> _YOUR GOAL_
Return, exactly, the line that contains "lime round brick E5:F6" together with all lines after it to the end of the entries, and no further lines.

======== DATA SHOWN ========

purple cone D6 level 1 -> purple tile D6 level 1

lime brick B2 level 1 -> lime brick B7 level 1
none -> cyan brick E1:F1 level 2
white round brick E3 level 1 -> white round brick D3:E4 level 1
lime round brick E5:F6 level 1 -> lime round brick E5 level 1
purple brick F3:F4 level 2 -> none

========

> _WRITTEN REPLY_
lime round brick E5:F6 level 1 -> lime round brick E5 level 1
purple brick F3:F4 level 2 -> none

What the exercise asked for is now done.